(Data extracted from a collection)
[Start of Attachment]

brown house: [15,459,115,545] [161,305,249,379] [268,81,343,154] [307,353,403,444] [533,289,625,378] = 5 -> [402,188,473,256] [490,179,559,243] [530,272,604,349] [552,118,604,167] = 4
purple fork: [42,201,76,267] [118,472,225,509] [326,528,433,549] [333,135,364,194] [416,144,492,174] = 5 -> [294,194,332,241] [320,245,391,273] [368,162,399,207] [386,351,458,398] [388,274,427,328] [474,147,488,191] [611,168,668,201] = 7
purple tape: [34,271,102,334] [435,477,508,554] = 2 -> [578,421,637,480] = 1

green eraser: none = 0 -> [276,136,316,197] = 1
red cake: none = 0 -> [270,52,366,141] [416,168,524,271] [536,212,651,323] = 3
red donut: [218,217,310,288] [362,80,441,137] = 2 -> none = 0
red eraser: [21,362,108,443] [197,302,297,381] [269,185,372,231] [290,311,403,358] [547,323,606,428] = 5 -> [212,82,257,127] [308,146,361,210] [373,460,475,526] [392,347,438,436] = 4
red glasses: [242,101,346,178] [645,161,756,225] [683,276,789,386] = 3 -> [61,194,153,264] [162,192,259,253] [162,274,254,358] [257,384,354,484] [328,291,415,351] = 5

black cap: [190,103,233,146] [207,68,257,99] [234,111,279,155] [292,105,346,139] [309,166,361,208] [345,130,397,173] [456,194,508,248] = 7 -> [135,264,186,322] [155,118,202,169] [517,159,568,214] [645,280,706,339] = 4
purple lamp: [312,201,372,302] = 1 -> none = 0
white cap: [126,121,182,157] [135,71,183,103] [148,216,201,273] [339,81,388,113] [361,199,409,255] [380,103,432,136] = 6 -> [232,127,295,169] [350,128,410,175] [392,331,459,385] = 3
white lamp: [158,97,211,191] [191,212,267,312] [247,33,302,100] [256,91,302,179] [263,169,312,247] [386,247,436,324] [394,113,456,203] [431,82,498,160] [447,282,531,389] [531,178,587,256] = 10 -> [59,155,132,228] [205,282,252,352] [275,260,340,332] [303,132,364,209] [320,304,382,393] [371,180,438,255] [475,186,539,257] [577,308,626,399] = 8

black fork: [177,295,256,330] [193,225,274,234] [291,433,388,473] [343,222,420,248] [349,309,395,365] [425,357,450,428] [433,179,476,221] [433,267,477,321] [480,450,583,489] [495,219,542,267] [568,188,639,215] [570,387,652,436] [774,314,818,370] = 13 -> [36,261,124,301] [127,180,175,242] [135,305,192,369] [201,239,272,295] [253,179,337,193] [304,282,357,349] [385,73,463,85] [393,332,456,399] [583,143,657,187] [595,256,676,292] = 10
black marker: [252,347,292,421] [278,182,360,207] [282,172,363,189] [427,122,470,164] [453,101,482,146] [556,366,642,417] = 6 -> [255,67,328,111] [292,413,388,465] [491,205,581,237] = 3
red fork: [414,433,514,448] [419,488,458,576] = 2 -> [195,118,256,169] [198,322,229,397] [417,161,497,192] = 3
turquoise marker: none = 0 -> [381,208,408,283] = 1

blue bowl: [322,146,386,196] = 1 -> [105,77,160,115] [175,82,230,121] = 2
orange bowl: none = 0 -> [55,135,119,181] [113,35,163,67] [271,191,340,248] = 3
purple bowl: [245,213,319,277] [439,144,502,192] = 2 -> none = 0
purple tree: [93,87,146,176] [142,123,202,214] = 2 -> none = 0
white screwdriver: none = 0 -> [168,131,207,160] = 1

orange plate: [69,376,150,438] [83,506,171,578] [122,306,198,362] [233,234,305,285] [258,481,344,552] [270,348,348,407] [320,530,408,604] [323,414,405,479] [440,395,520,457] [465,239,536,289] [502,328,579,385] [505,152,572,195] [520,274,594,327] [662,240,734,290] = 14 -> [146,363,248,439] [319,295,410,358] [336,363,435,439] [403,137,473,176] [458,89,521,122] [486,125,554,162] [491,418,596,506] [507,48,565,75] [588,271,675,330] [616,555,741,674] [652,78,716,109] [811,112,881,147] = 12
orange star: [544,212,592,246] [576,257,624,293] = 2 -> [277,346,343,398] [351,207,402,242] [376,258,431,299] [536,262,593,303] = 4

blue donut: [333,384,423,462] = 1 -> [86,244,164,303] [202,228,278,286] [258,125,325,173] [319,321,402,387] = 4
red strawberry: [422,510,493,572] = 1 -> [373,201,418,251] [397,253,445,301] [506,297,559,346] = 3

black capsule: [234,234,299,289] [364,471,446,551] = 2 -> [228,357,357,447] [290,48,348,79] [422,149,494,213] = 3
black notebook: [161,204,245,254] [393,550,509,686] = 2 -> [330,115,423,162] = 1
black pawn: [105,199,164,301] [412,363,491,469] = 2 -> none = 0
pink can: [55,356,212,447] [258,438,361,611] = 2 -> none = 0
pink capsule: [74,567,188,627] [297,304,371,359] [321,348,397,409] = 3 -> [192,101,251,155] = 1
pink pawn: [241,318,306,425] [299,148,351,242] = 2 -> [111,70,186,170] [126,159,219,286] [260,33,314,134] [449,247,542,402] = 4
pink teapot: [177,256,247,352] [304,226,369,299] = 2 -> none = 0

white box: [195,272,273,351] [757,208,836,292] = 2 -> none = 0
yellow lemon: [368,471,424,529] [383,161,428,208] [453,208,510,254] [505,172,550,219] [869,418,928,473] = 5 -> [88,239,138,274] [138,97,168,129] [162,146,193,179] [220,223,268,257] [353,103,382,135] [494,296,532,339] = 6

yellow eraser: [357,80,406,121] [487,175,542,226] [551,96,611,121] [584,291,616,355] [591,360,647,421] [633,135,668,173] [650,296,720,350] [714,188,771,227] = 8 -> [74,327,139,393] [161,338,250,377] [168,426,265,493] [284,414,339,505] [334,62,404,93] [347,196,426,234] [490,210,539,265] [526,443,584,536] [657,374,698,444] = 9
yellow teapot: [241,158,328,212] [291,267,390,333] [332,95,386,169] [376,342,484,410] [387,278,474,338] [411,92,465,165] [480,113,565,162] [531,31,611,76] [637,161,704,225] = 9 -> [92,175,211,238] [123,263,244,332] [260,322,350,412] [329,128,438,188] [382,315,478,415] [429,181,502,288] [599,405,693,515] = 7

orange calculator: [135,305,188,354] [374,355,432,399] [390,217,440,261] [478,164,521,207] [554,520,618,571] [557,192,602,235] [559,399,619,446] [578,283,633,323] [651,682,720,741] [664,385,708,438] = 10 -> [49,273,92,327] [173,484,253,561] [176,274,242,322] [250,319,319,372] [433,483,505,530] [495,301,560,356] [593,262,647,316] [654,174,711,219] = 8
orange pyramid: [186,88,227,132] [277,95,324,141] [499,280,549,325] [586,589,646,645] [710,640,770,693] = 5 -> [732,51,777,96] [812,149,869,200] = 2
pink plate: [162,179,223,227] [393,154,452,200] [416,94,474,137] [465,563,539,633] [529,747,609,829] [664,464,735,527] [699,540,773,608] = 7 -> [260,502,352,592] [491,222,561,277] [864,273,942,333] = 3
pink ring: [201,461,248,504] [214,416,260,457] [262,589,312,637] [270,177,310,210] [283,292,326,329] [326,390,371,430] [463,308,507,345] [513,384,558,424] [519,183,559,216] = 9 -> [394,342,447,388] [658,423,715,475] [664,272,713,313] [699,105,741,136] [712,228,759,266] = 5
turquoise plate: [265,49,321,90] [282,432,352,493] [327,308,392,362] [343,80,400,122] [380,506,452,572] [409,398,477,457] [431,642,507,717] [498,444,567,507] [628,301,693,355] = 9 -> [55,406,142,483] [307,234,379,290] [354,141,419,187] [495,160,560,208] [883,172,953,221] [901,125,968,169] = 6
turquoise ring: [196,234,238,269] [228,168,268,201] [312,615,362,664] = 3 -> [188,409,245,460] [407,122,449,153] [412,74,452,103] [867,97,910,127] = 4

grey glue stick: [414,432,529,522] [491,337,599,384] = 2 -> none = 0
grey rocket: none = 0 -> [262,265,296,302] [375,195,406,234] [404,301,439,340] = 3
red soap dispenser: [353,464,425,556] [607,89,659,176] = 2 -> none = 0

[End of Attachment]

* _Aim of the task_:
Find the string "pink" in the lines above and count those lines. Give only that count.

* _Result below_:
6